_Instructions to follow:_ If a line of the records contains the word "shape", list it.
[Records for the task — start]
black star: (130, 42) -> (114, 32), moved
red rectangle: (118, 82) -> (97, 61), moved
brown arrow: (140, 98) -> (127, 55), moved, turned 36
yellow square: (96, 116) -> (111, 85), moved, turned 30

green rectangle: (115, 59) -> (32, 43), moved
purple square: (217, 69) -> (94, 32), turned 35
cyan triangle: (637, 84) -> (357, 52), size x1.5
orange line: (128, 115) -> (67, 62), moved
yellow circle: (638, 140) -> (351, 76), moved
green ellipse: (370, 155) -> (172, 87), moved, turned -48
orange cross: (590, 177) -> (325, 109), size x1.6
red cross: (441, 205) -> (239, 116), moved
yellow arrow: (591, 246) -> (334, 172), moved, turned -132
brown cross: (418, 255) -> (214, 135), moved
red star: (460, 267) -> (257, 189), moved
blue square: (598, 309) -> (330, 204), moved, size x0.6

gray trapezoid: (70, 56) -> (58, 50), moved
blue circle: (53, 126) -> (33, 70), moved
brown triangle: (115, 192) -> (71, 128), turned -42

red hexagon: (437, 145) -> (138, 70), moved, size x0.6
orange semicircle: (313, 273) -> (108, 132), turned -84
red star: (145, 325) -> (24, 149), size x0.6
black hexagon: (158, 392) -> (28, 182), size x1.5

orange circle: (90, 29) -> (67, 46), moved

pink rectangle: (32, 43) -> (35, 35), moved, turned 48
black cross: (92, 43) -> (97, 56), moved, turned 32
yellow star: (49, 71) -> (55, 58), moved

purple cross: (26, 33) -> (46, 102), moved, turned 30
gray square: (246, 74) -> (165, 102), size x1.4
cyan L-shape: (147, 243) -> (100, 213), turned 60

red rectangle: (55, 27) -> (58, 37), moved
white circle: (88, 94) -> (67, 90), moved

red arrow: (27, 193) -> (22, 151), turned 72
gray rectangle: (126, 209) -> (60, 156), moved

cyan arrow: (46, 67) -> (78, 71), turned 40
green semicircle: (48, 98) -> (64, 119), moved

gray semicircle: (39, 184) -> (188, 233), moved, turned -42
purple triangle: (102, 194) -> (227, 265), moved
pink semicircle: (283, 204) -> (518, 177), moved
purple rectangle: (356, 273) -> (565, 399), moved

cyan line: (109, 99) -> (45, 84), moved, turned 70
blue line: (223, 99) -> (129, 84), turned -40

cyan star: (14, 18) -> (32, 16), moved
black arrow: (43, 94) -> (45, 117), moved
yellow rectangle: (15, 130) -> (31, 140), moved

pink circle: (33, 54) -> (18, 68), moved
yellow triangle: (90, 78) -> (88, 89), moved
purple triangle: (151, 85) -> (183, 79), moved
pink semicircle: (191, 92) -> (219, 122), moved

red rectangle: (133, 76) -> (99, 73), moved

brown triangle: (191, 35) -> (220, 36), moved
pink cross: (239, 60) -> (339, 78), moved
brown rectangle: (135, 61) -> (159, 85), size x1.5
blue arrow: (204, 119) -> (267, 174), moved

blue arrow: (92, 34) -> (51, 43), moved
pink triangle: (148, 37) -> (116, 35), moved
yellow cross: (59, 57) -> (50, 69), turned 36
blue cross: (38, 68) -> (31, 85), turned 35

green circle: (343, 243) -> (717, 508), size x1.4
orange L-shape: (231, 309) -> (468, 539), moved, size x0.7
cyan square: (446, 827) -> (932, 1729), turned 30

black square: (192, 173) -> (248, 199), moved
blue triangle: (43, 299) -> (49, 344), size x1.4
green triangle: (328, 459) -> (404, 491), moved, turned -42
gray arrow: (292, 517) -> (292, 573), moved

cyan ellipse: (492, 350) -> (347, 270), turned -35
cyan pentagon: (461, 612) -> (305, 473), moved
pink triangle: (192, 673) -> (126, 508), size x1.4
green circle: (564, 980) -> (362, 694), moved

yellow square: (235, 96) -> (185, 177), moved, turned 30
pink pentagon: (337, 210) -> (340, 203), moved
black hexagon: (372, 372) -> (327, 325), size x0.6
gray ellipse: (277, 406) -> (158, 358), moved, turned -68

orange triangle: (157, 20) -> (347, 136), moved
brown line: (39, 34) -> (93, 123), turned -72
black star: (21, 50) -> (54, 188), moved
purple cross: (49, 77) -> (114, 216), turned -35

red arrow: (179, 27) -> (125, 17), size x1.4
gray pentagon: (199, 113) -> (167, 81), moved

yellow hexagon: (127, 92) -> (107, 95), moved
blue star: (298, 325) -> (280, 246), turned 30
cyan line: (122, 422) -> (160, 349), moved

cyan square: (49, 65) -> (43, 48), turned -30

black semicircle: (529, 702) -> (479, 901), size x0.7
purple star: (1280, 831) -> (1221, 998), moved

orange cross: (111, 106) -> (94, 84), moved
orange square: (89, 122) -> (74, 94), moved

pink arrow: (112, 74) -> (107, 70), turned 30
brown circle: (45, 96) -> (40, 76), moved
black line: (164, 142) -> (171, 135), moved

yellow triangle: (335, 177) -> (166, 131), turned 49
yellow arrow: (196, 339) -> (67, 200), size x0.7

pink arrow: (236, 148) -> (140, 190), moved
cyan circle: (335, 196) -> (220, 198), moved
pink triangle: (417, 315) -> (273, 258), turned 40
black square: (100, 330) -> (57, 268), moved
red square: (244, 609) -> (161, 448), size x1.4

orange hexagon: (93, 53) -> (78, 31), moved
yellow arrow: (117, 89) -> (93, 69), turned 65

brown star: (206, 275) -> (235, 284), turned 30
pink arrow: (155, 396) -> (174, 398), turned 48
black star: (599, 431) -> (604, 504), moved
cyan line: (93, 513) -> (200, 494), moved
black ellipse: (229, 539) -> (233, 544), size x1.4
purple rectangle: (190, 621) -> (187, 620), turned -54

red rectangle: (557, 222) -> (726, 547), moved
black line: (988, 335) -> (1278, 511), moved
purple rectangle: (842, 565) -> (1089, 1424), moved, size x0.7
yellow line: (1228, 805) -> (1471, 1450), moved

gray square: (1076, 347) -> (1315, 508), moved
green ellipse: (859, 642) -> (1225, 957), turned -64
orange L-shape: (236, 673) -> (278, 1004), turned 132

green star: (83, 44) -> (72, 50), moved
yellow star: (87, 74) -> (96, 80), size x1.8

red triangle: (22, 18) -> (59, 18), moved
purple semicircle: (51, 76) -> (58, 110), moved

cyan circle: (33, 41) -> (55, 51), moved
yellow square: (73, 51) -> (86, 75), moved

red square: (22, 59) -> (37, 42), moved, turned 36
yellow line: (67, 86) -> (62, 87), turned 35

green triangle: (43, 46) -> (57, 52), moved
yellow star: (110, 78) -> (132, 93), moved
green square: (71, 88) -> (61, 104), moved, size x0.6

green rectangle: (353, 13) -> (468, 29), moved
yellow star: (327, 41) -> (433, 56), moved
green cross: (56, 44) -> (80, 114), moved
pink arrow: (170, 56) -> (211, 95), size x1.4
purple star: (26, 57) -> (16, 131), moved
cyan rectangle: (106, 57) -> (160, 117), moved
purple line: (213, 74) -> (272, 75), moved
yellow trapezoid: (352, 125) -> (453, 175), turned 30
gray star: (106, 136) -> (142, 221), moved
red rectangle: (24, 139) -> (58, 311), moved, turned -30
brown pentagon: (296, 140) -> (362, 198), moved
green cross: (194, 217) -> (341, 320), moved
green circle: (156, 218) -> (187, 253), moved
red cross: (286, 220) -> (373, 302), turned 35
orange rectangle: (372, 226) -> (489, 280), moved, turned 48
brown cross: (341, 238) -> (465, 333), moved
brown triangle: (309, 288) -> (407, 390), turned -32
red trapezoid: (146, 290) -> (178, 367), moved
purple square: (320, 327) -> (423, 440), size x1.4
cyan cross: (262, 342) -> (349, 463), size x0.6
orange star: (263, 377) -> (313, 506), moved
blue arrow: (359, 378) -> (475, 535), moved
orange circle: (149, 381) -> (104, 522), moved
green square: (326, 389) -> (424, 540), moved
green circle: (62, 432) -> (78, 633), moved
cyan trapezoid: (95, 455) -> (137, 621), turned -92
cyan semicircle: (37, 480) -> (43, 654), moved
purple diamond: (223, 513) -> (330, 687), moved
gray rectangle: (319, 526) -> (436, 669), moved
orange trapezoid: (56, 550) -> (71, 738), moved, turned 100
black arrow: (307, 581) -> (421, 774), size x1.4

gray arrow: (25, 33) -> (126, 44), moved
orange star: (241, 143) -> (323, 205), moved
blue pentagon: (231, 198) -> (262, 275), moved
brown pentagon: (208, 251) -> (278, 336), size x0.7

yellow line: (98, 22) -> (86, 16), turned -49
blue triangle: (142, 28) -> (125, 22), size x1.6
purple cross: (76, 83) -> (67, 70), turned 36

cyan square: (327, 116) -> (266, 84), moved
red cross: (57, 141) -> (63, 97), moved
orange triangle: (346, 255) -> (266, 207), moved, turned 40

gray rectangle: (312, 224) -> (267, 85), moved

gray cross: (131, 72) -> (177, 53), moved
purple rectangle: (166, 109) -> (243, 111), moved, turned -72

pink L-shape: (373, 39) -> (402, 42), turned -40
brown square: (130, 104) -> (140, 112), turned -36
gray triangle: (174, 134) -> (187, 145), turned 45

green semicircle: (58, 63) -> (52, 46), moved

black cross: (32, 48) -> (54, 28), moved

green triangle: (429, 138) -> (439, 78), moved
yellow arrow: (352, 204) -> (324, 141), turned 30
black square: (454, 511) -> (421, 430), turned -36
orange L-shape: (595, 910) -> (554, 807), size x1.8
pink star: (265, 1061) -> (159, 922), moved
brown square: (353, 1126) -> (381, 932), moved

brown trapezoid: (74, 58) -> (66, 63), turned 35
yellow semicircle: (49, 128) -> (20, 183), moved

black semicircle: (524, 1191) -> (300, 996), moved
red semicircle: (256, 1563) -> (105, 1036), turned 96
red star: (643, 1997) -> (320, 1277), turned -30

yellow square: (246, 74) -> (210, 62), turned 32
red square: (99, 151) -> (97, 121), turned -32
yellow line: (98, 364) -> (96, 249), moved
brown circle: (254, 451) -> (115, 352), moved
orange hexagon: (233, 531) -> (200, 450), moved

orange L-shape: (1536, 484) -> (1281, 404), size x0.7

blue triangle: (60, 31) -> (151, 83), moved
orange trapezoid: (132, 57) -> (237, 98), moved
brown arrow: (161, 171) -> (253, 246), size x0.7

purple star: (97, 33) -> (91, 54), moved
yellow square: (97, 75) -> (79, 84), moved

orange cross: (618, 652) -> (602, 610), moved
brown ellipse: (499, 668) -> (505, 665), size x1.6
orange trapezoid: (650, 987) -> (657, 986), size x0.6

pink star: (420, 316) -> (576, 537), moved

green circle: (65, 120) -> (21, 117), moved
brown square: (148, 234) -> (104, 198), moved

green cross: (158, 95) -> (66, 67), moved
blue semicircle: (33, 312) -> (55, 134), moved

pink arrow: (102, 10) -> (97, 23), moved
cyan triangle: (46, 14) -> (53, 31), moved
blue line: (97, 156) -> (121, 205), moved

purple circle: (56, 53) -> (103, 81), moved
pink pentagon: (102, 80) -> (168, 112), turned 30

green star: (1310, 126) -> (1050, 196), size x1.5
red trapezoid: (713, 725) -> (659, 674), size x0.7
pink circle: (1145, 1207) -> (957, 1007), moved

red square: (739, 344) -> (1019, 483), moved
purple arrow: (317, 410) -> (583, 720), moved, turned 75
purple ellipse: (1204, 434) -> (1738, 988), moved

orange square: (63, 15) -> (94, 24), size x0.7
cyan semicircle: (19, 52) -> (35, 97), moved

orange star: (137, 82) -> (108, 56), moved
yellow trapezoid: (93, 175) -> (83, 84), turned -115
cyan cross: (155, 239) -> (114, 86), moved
[Records for the task — finish]
_Task answer:_
cyan L-shape: (147, 243) -> (100, 213), turned 60
orange L-shape: (231, 309) -> (468, 539), moved, size x0.7
orange L-shape: (236, 673) -> (278, 1004), turned 132
pink L-shape: (373, 39) -> (402, 42), turned -40
orange L-shape: (595, 910) -> (554, 807), size x1.8
orange L-shape: (1536, 484) -> (1281, 404), size x0.7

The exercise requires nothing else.